*** SUPPLIED RECORDS ***

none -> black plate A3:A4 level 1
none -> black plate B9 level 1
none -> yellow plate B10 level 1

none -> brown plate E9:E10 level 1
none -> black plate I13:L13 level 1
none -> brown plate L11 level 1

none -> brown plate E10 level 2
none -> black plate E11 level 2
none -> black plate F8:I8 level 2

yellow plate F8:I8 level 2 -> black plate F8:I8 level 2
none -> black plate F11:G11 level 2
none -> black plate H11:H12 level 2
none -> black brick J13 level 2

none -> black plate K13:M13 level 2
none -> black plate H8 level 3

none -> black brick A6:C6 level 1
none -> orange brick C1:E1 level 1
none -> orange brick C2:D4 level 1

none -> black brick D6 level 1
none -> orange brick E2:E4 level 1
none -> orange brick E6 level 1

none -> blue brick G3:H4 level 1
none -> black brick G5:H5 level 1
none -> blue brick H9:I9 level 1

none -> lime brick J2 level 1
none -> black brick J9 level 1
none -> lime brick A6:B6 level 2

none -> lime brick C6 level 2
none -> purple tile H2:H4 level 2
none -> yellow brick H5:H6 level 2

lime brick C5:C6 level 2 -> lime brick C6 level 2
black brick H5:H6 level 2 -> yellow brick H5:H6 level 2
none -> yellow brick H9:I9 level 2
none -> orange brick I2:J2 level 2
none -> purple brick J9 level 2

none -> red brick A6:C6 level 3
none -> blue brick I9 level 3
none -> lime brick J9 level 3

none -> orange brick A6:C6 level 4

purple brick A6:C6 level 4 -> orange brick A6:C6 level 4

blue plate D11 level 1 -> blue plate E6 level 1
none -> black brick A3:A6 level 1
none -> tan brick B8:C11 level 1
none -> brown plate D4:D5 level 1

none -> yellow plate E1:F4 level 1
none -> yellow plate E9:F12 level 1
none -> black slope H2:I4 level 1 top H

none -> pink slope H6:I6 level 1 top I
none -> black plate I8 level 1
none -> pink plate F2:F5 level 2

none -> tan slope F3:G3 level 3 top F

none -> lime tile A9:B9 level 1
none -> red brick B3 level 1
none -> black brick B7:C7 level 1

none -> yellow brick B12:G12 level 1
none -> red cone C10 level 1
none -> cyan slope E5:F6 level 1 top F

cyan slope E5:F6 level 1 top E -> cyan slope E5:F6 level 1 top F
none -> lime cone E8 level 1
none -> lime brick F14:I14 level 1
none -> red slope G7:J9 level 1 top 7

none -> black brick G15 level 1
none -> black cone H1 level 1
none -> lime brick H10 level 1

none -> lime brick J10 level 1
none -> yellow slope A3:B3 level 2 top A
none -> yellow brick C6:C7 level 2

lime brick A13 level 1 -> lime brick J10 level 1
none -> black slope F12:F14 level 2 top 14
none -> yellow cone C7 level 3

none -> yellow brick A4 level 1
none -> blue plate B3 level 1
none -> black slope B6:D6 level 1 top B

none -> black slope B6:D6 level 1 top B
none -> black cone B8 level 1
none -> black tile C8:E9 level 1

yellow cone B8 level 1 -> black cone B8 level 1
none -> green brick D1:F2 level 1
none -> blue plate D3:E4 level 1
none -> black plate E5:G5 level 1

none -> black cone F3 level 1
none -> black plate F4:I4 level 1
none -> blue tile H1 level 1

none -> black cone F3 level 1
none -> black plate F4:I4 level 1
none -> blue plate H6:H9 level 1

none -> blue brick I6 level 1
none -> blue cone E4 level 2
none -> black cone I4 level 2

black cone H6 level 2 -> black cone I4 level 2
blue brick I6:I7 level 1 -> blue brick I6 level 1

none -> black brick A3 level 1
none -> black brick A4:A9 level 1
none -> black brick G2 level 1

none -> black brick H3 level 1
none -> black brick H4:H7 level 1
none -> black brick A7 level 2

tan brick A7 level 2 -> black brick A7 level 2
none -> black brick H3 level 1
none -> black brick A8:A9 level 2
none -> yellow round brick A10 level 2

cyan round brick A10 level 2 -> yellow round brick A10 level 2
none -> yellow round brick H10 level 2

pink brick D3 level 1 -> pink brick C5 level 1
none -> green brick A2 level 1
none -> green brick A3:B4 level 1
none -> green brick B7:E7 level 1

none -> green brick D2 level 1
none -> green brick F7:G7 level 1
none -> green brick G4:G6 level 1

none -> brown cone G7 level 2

*** End of SUPPLIED RECORDS ***

→ YOUR GOAL: Would you retype exactly the lines above, from the line with "none -> blue tile H1 level 1" to the line with "none -> yellow round brick H10 level 2", with both end lines kept and nothing more?

→ WRITTEN SOLUTION:
none -> blue tile H1 level 1

none -> black cone F3 level 1
none -> black plate F4:I4 level 1
none -> blue plate H6:H9 level 1

none -> blue brick I6 level 1
none -> blue cone E4 level 2
none -> black cone I4 level 2

black cone H6 level 2 -> black cone I4 level 2
blue brick I6:I7 level 1 -> blue brick I6 level 1

none -> black brick A3 level 1
none -> black brick A4:A9 level 1
none -> black brick G2 level 1

none -> black brick H3 level 1
none -> black brick H4:H7 level 1
none -> black brick A7 level 2

tan brick A7 level 2 -> black brick A7 level 2
none -> black brick H3 level 1
none -> black brick A8:A9 level 2
none -> yellow round brick A10 level 2

cyan round brick A10 level 2 -> yellow round brick A10 level 2
none -> yellow round brick H10 level 2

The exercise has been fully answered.